▶ _Exercise details_
Without the pictures, write the listing out again exactly as it appears.

....

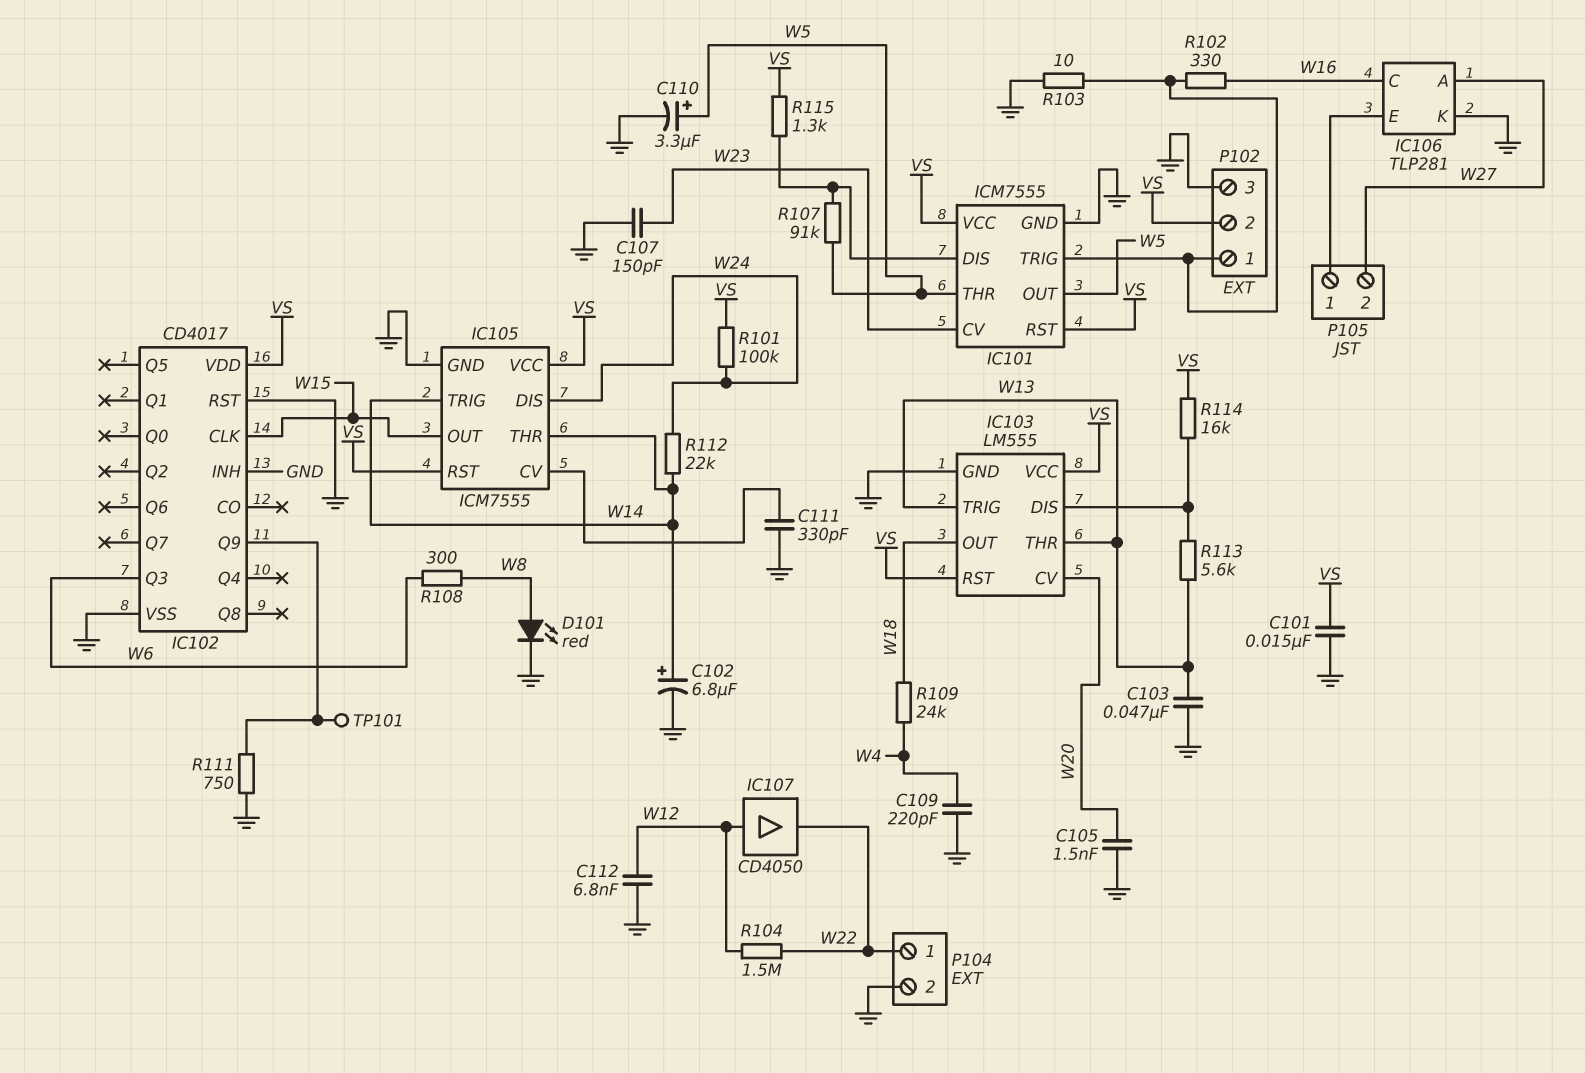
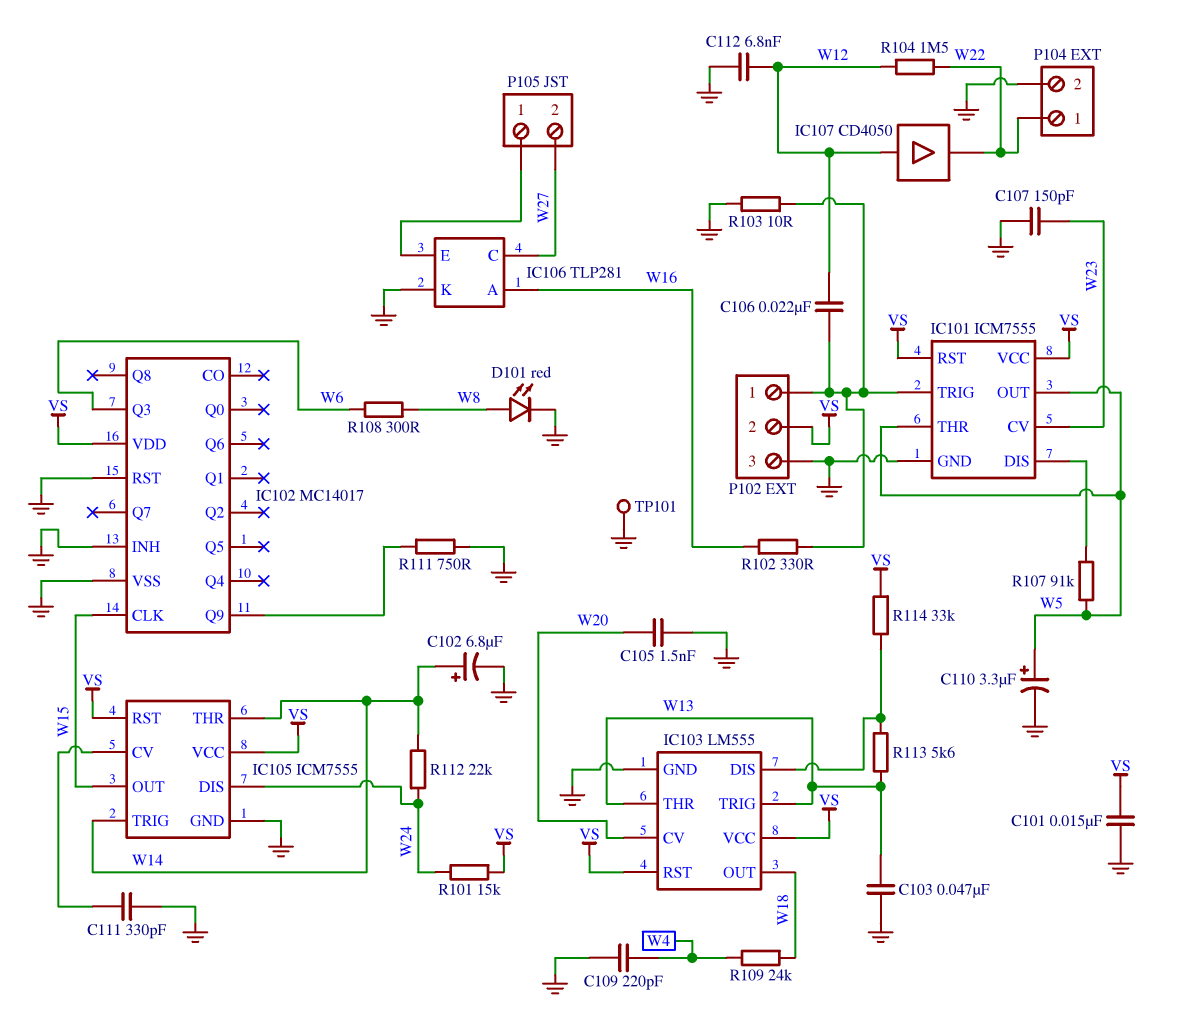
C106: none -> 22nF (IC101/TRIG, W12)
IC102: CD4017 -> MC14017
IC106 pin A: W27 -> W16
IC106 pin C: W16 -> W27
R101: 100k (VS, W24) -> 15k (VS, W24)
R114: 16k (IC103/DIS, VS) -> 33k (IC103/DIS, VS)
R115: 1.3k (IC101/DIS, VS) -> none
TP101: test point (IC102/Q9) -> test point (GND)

....

▶ _Task answer_
C106: none -> 22nF (IC101/TRIG, W12)
IC102: CD4017 -> MC14017
IC106 pin A: W27 -> W16
IC106 pin C: W16 -> W27
R101: 100k (VS, W24) -> 15k (VS, W24)
R114: 16k (IC103/DIS, VS) -> 33k (IC103/DIS, VS)
R115: 1.3k (IC101/DIS, VS) -> none
TP101: test point (IC102/Q9) -> test point (GND)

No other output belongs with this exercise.